DATA SUPPLIED:
──────────────────────────────
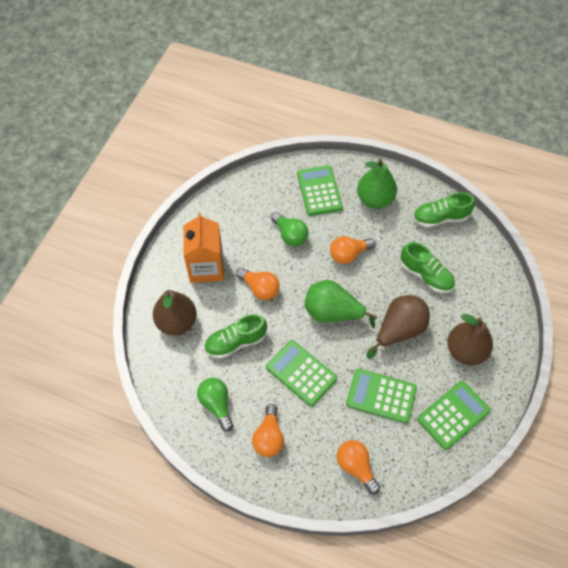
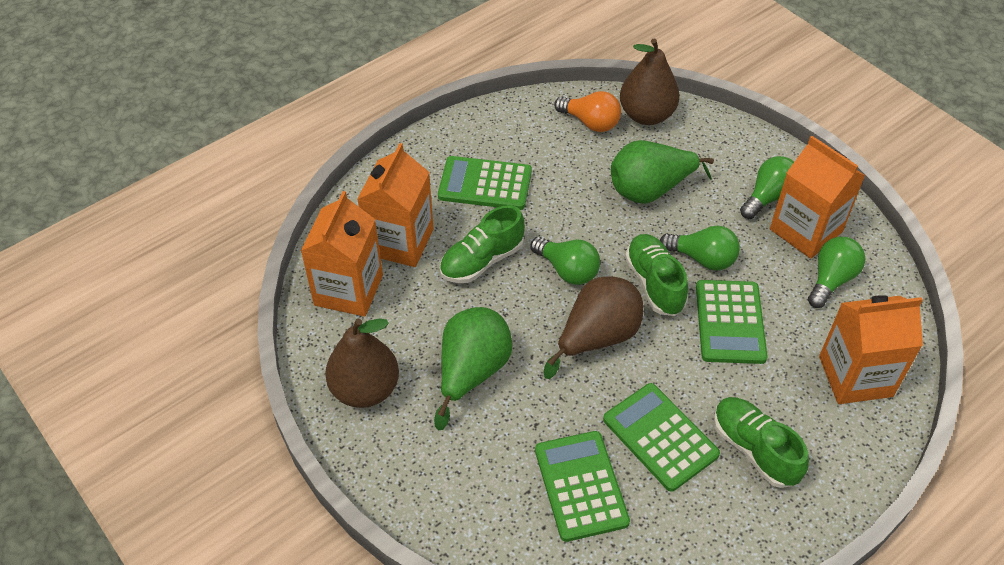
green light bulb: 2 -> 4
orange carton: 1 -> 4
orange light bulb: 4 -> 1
──────────────────────────────
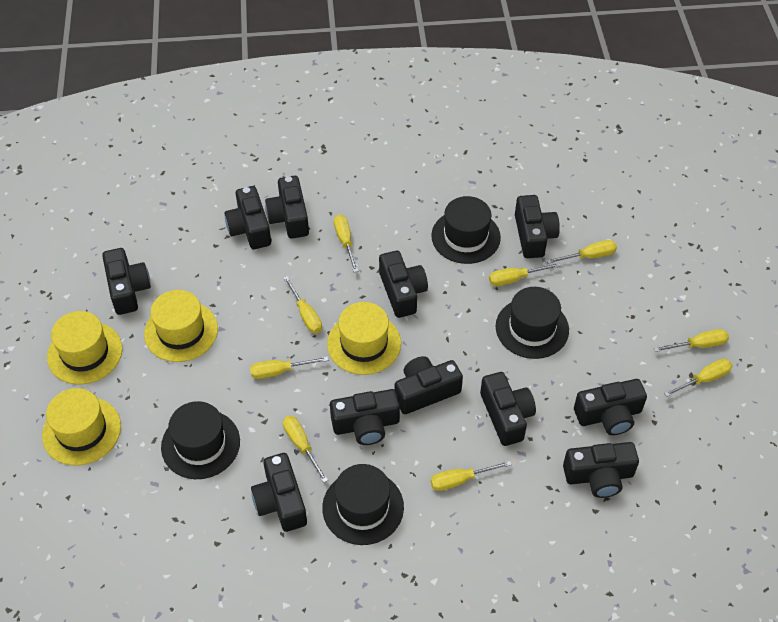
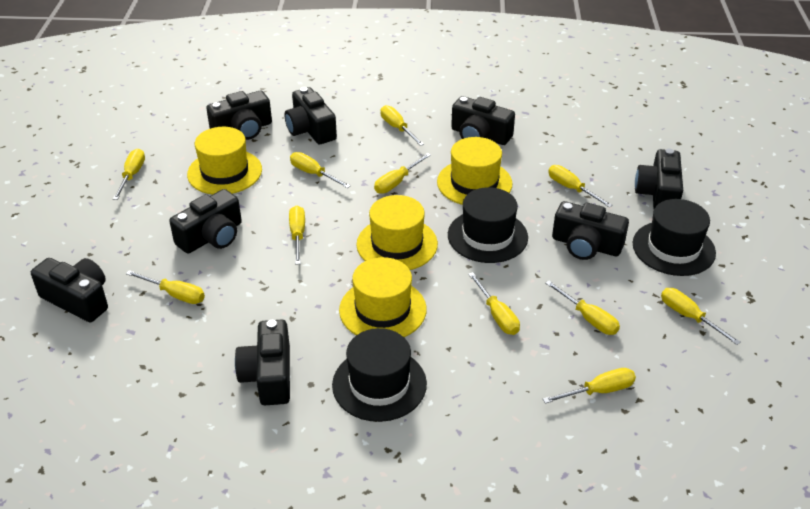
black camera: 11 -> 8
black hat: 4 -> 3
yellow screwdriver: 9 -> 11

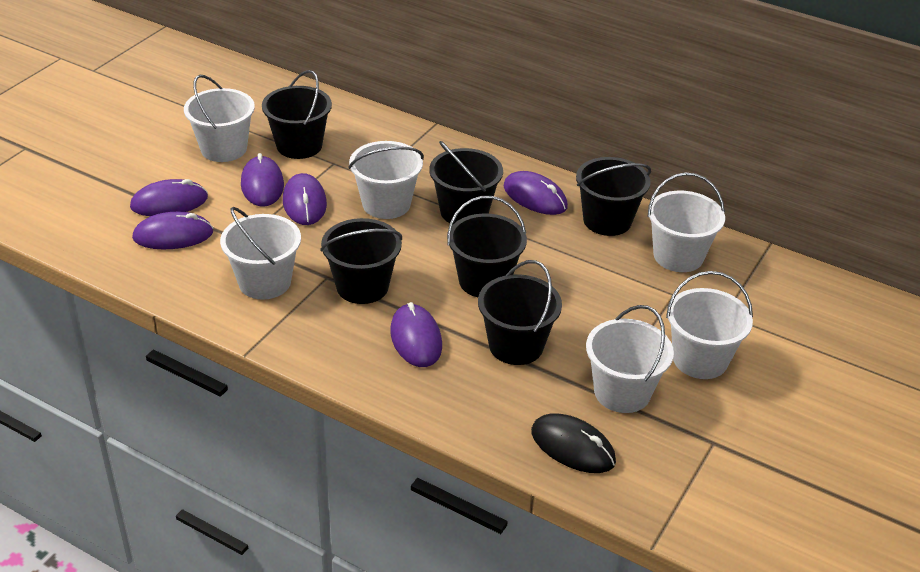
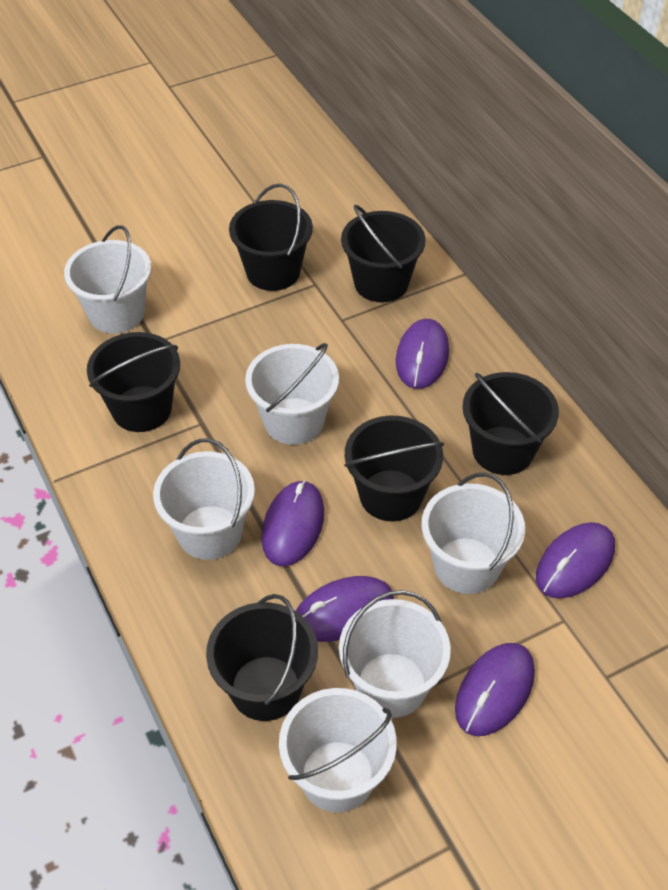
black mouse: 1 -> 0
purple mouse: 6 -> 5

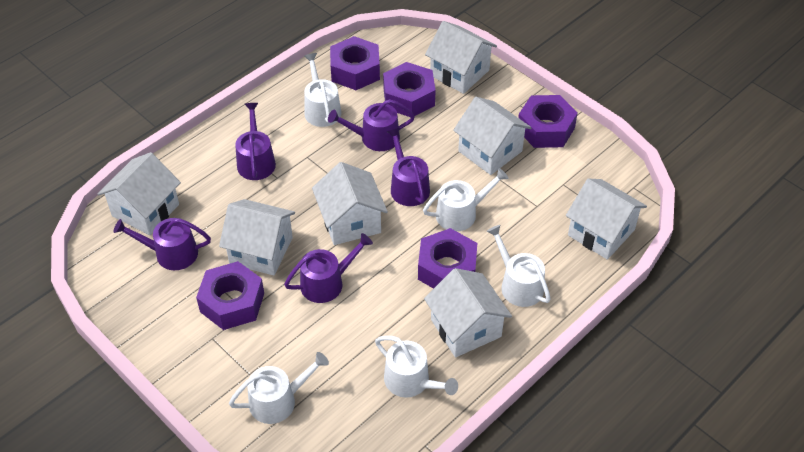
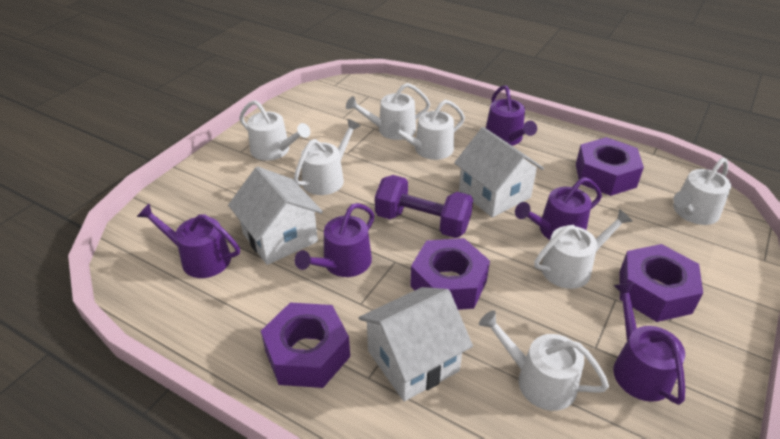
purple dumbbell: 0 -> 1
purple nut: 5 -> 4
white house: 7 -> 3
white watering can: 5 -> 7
──────────────────────────────
EXERCISE DESCRIPTION:
Could you write out exactly the lines of the data above that run from the one holding "purple mouse: 6 -> 5" to the one holding "white watering can: 5 -> 7", with both ends in and all pictures out?

COMPLETED EXERCISE:
purple mouse: 6 -> 5

purple dumbbell: 0 -> 1
purple nut: 5 -> 4
white house: 7 -> 3
white watering can: 5 -> 7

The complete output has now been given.